--- Data supplied ---

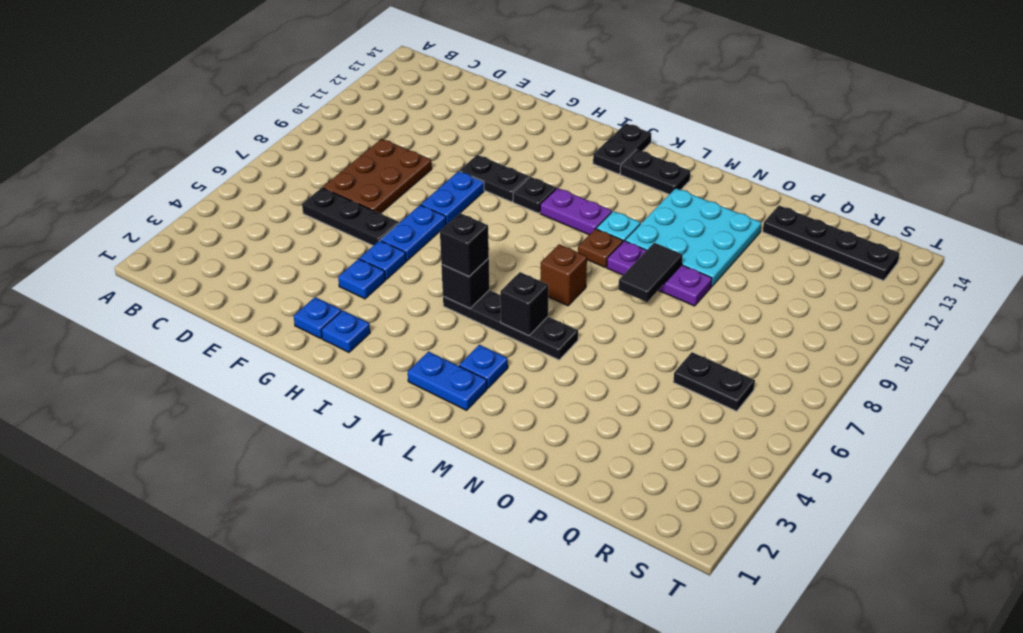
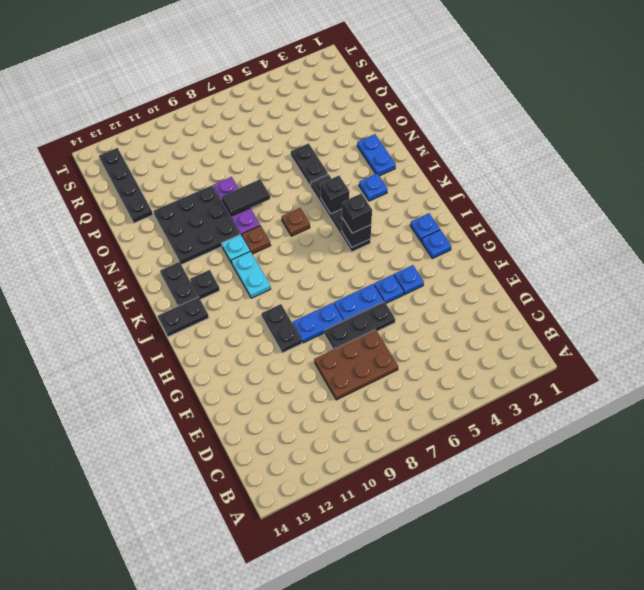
black plate D6:F6 level 1 -> black plate F6:F8 level 1
blue plate G2 level 1 -> blue plate I2 level 1
black plate I10 level 1 -> black plate K12 level 1
purple plate J10:K10 level 1 -> cyan plate J10:K10 level 1
blue plate K2:L2 level 1 -> blue plate M2:N2 level 1
brown brick L7 level 1 -> brown plate L7 level 1
cyan plate M10:O12 level 1 -> black plate M10:O12 level 1
black plate Q6:R6 level 1 -> black plate N5:O5 level 1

---

#### Problem to work on:
Please give a word-for-word repetition of the lines from the one containing "brown brick L7" through the last line of the data above, including both, and nothing besides.

#### Solution below:
brown brick L7 level 1 -> brown plate L7 level 1
cyan plate M10:O12 level 1 -> black plate M10:O12 level 1
black plate Q6:R6 level 1 -> black plate N5:O5 level 1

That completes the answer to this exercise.